## Work request:
Print the lines from the one containing "op=repainted; was=yellow_spool; now=green_spool;" through the end of the listing below, exactly as written. Any pictures stay out.
::::::::::
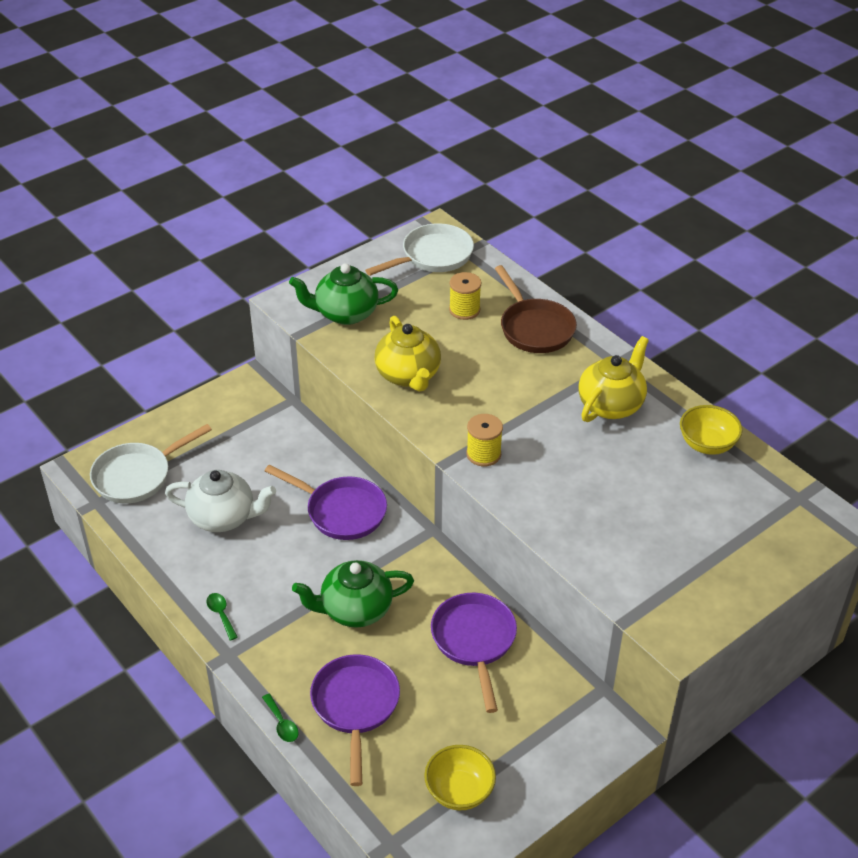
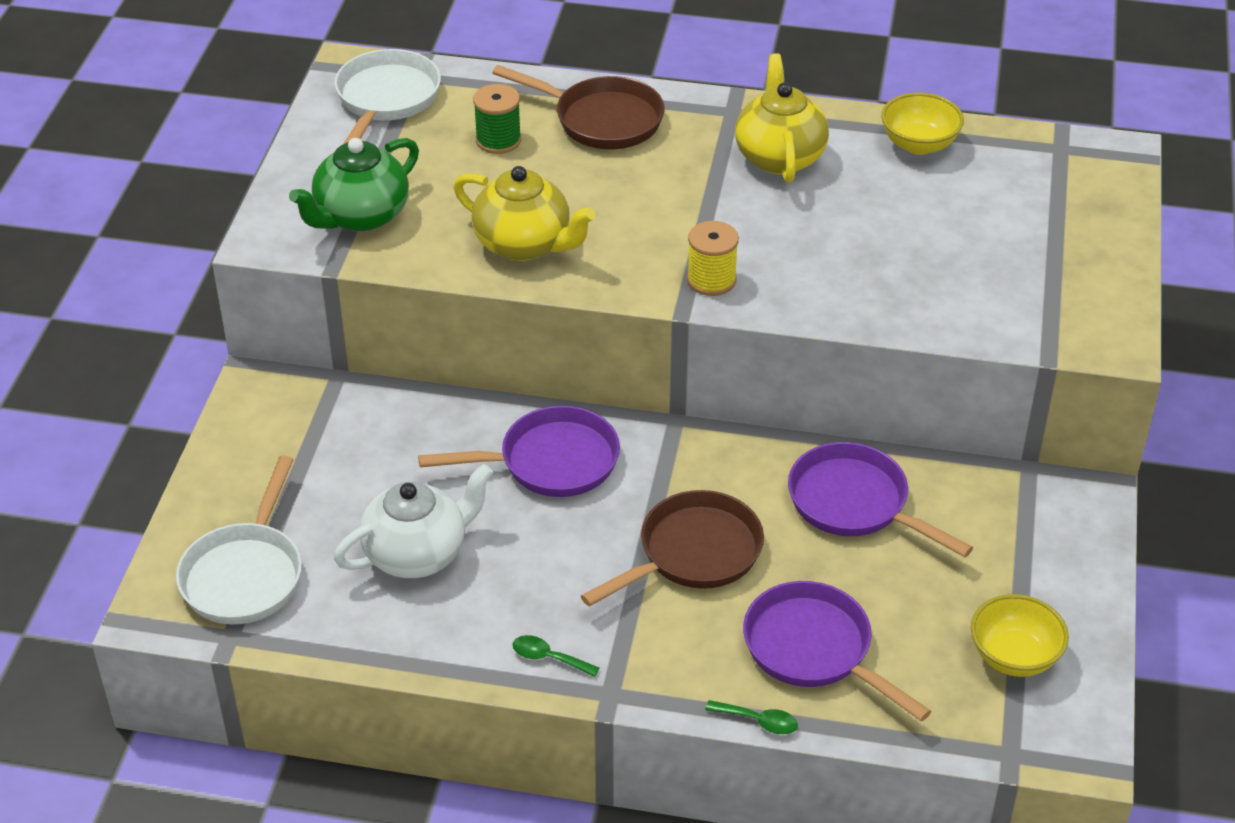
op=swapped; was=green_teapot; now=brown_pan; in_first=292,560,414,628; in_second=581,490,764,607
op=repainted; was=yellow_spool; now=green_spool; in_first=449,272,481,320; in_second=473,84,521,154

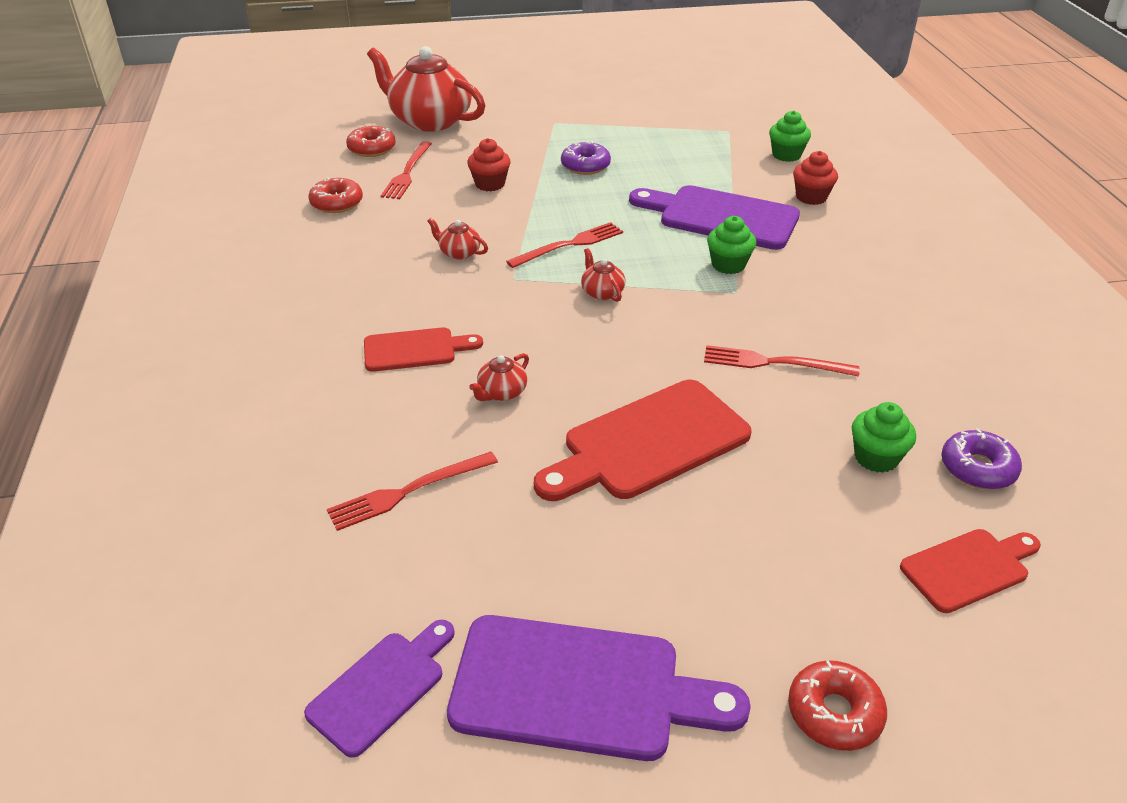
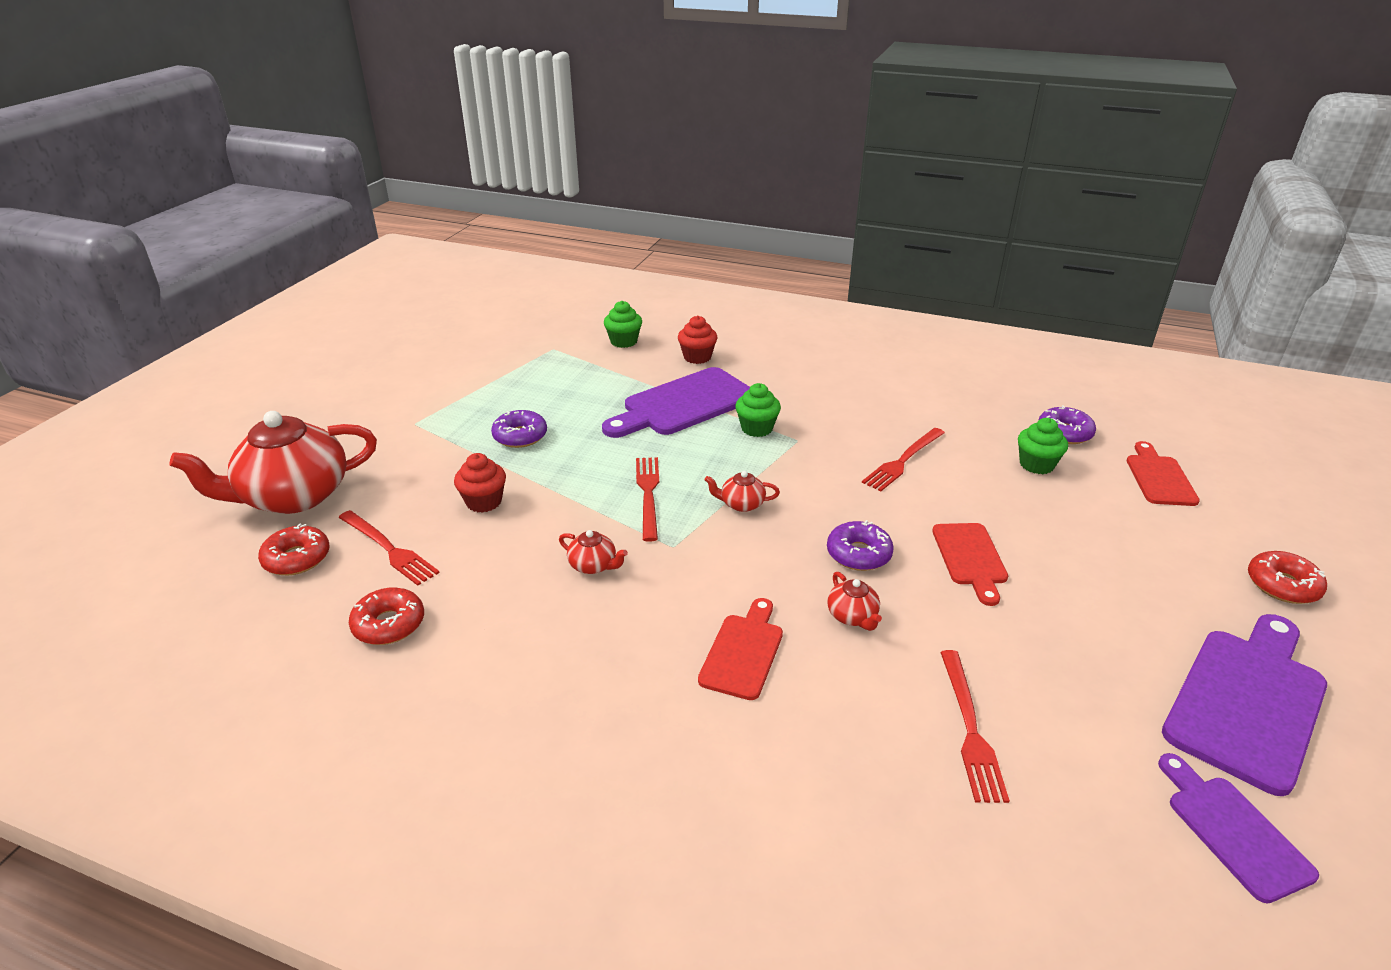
op=new; now=purple_donut; in_second=827,520,894,571
op=rotated; was=red_teapot; in_first=427,218,488,260; in_second=559,530,628,574; clockwise=-120
op=scaled; was=red_cutting_board; in_first=534,380,752,501; in_second=932,523,1008,606; ratio=0.58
::::::::::
## Result for this exercise:
op=repainted; was=yellow_spool; now=green_spool; in_first=449,272,481,320; in_second=473,84,521,154

op=new; now=purple_donut; in_second=827,520,894,571
op=rotated; was=red_teapot; in_first=427,218,488,260; in_second=559,530,628,574; clockwise=-120
op=scaled; was=red_cutting_board; in_first=534,380,752,501; in_second=932,523,1008,606; ratio=0.58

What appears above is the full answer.